### DATASET ENTRIES:

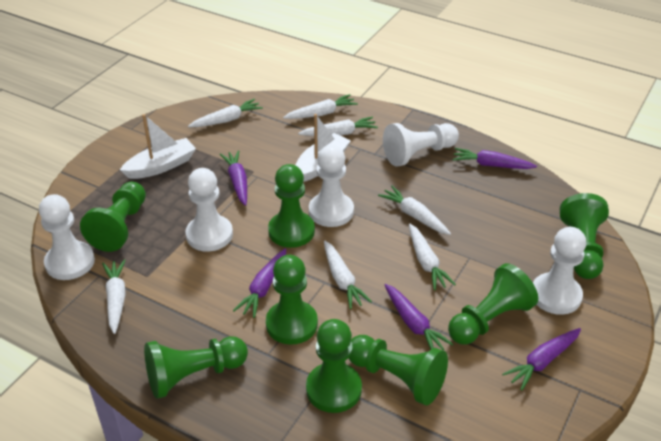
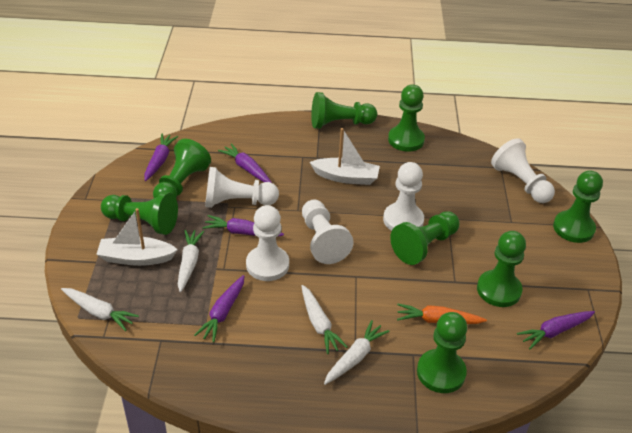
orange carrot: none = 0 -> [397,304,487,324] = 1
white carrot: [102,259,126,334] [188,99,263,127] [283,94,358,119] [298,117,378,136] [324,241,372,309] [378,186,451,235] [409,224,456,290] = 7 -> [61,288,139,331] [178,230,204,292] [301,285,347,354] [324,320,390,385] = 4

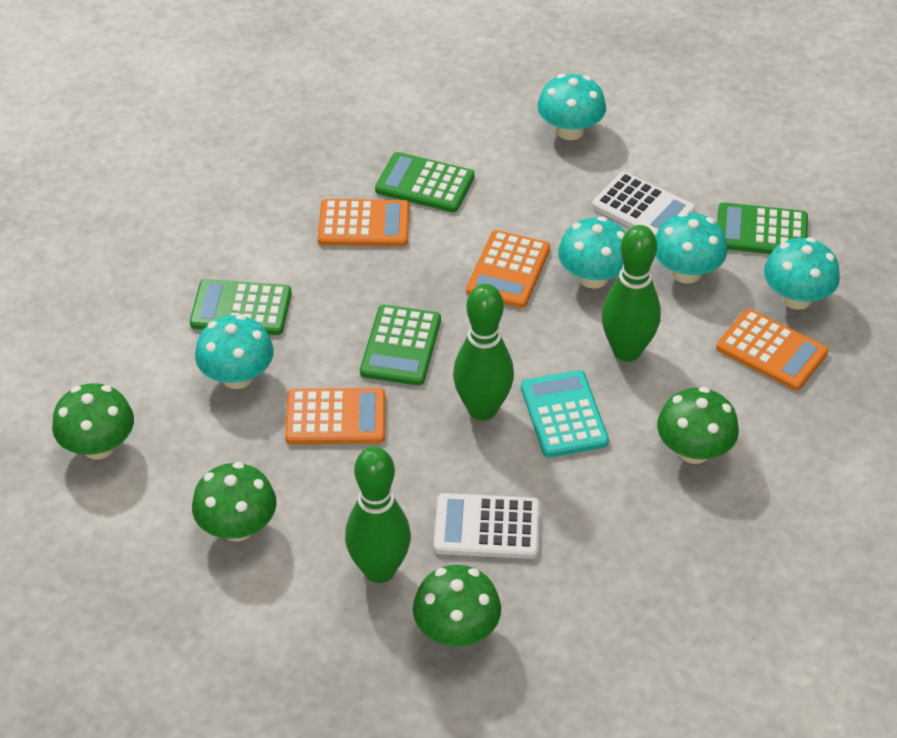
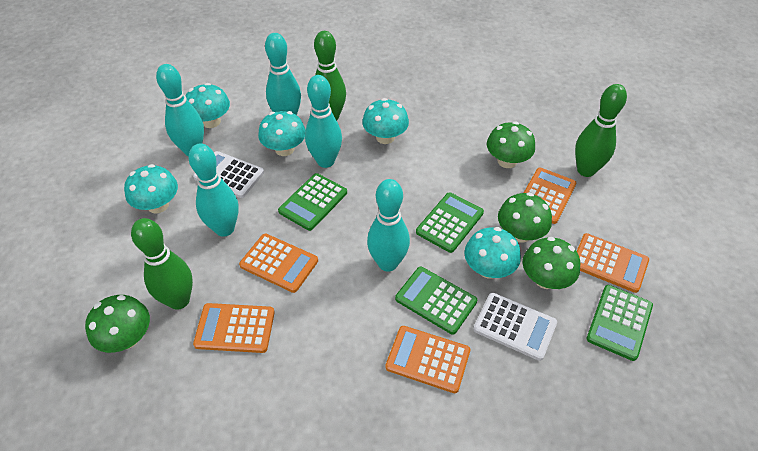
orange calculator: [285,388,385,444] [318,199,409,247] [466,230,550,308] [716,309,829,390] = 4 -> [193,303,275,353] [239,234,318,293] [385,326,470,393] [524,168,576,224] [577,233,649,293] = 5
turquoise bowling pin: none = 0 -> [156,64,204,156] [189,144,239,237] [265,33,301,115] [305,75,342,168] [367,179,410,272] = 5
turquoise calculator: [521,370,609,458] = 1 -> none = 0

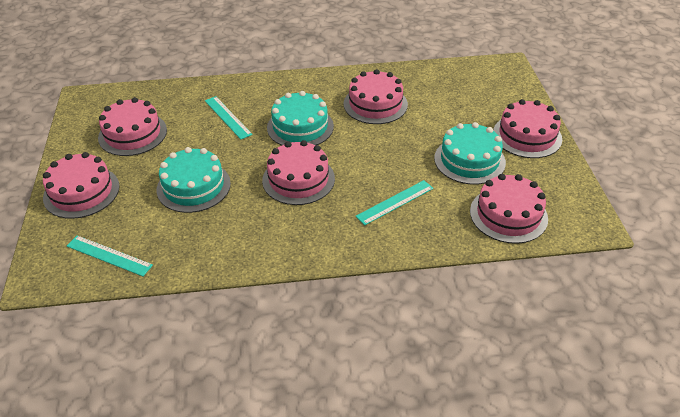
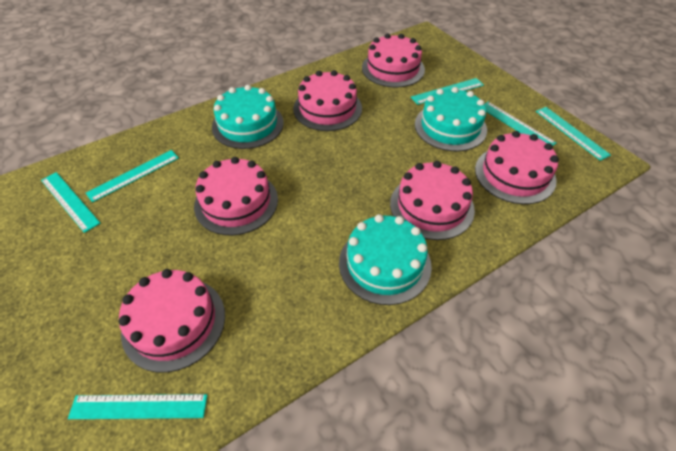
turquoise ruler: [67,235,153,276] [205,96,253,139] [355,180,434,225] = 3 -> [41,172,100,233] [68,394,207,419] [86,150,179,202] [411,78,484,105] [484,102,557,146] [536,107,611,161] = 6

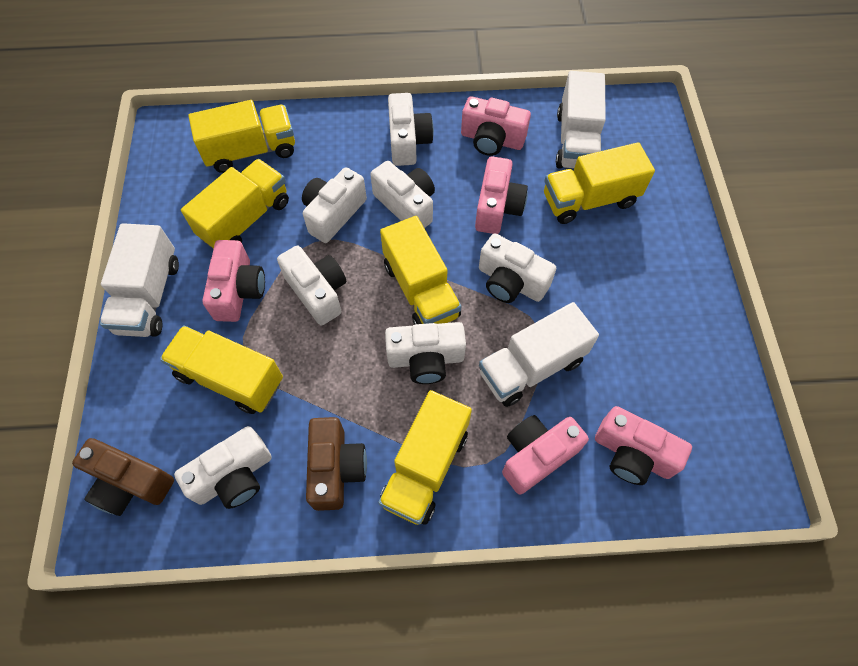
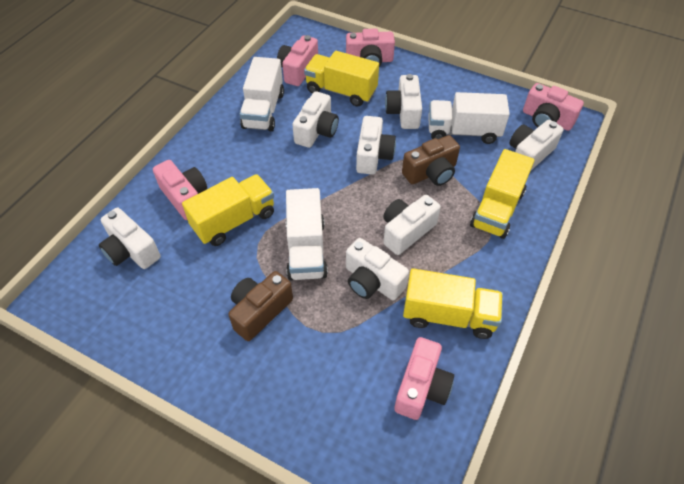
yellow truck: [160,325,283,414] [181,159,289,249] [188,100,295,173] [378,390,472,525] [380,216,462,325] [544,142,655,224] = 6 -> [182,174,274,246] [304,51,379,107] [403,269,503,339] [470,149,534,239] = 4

==

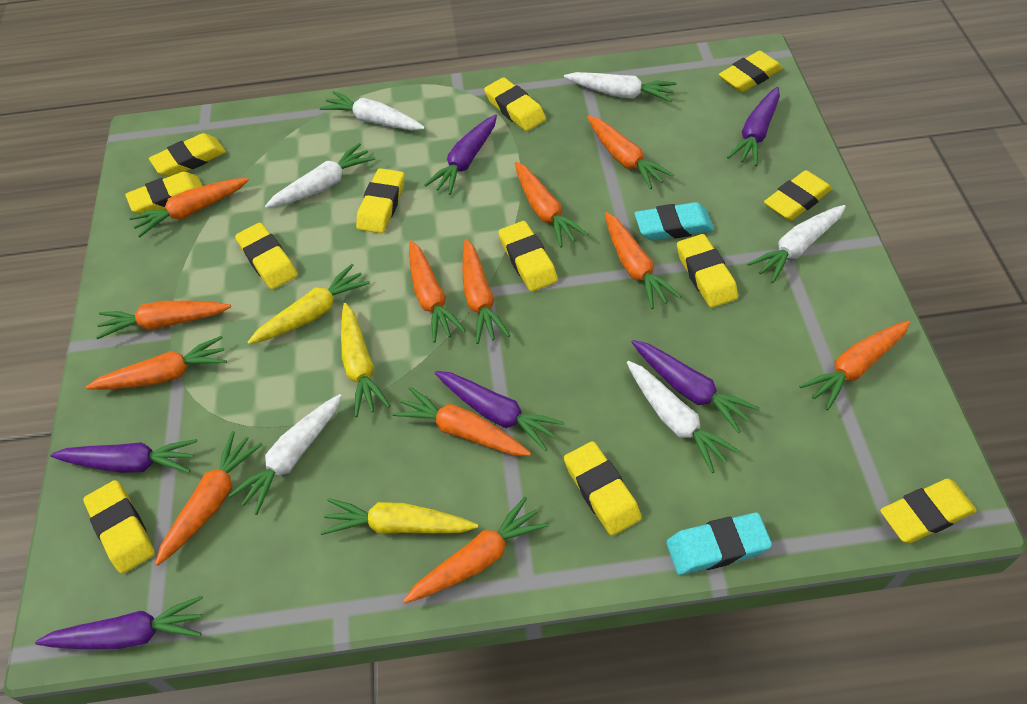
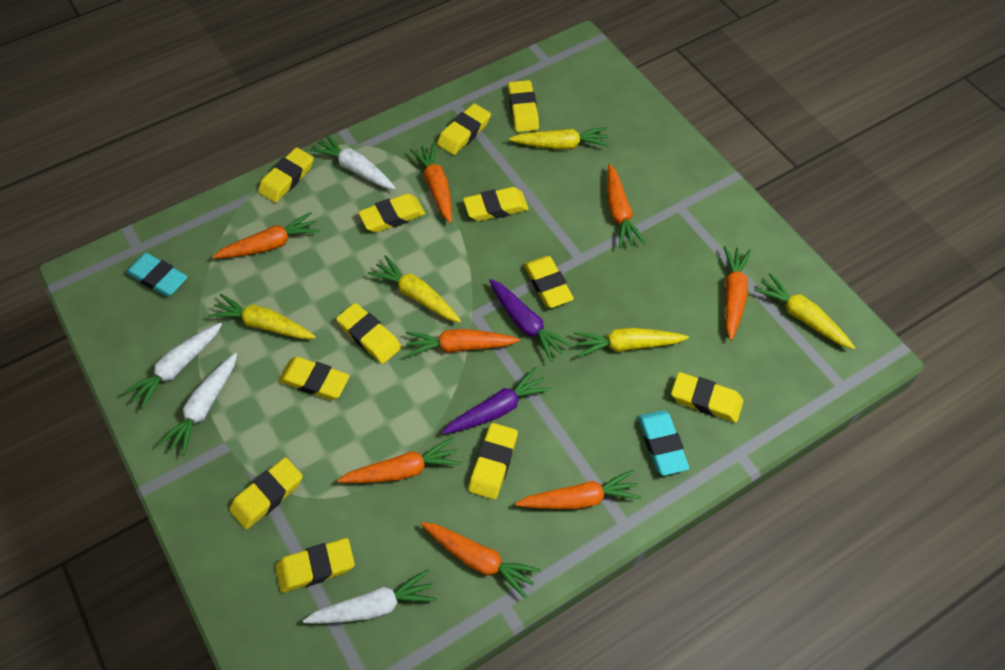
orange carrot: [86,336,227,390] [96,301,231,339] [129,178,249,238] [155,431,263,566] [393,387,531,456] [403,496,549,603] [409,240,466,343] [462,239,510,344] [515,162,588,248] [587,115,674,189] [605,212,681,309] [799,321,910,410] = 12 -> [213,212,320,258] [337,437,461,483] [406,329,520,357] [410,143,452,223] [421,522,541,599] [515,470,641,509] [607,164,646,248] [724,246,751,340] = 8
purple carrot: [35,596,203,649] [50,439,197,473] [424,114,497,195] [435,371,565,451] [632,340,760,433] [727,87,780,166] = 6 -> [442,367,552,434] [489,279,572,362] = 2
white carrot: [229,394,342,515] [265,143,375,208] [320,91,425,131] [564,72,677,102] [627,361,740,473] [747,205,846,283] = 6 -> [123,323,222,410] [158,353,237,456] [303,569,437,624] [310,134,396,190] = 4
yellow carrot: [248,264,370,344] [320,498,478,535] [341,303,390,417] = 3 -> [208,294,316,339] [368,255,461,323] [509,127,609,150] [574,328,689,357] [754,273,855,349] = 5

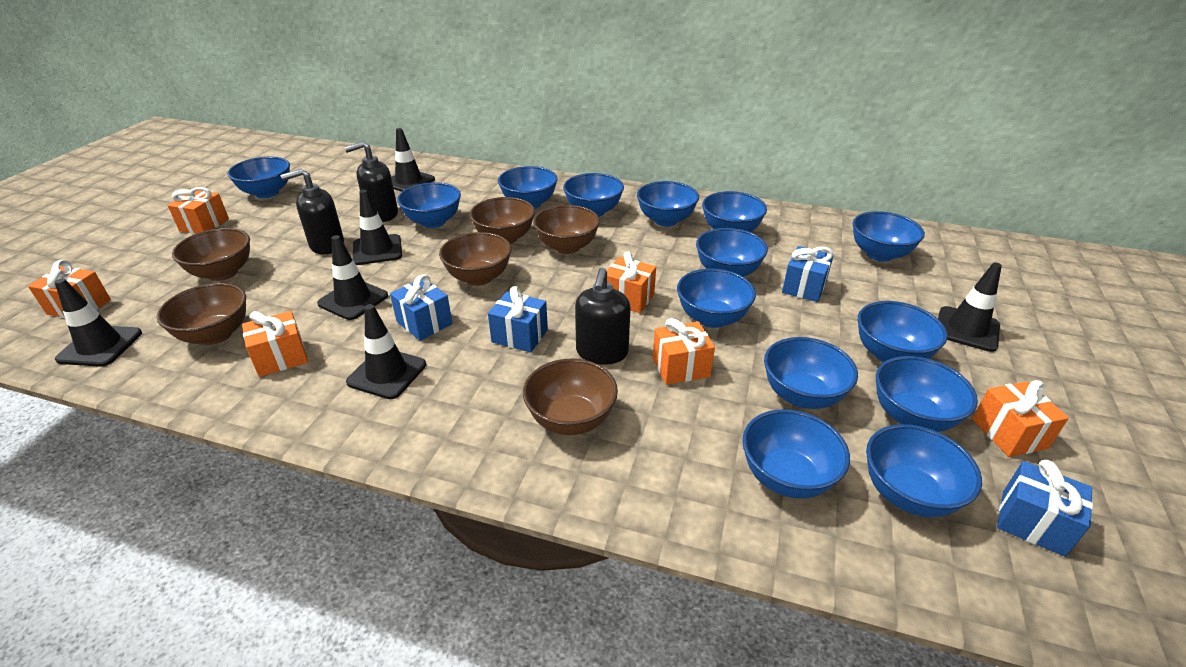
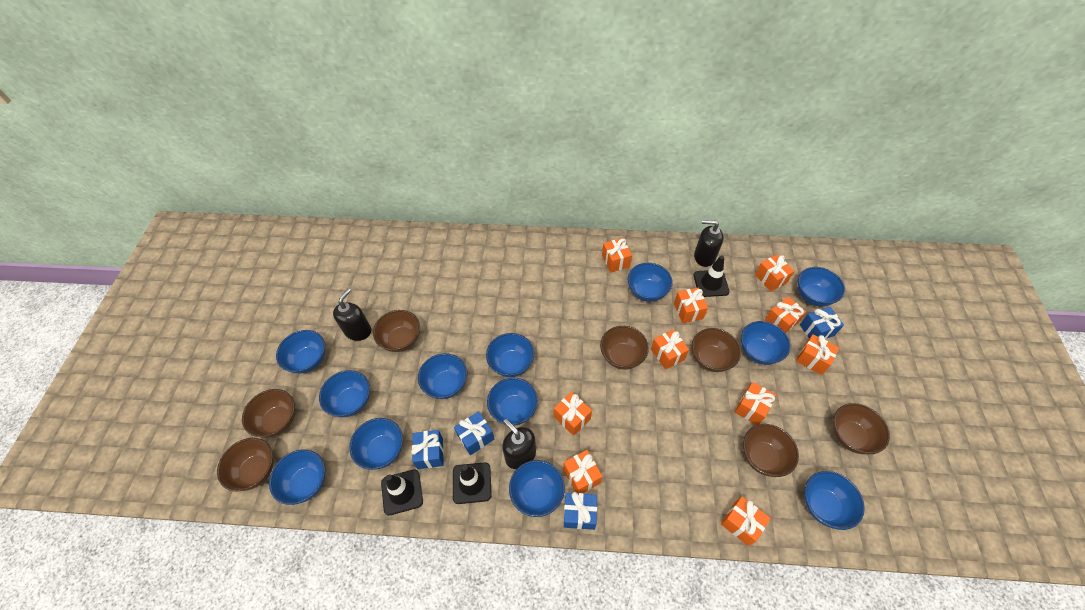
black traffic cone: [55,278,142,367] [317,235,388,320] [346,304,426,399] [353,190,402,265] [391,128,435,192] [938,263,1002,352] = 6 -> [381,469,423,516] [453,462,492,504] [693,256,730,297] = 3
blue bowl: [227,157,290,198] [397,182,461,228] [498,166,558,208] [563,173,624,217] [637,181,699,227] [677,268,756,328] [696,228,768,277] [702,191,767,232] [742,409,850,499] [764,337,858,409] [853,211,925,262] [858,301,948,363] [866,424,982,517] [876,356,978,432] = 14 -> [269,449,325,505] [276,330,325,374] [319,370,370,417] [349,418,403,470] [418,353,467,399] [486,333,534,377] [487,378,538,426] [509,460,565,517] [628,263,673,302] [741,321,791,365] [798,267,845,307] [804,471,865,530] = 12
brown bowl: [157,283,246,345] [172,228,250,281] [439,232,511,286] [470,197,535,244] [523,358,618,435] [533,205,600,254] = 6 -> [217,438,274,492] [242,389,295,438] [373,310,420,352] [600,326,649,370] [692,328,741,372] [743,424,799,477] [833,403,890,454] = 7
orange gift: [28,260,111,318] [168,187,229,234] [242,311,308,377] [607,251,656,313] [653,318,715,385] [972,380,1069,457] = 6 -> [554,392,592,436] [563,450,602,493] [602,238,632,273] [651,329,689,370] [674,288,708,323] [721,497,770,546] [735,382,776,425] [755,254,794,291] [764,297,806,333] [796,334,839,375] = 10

### WHAT YOU NEED TO DO:
In the listing above, find the line containing "yellow carrot: [248,264,370,344]" and the line containing "black traffic cone: [55,278,142,367]", then print exactly those two lines and every line between them, minus the pictures.

### RESPONSE FOR THIS EXERCISE:
yellow carrot: [248,264,370,344] [320,498,478,535] [341,303,390,417] = 3 -> [208,294,316,339] [368,255,461,323] [509,127,609,150] [574,328,689,357] [754,273,855,349] = 5

black traffic cone: [55,278,142,367] [317,235,388,320] [346,304,426,399] [353,190,402,265] [391,128,435,192] [938,263,1002,352] = 6 -> [381,469,423,516] [453,462,492,504] [693,256,730,297] = 3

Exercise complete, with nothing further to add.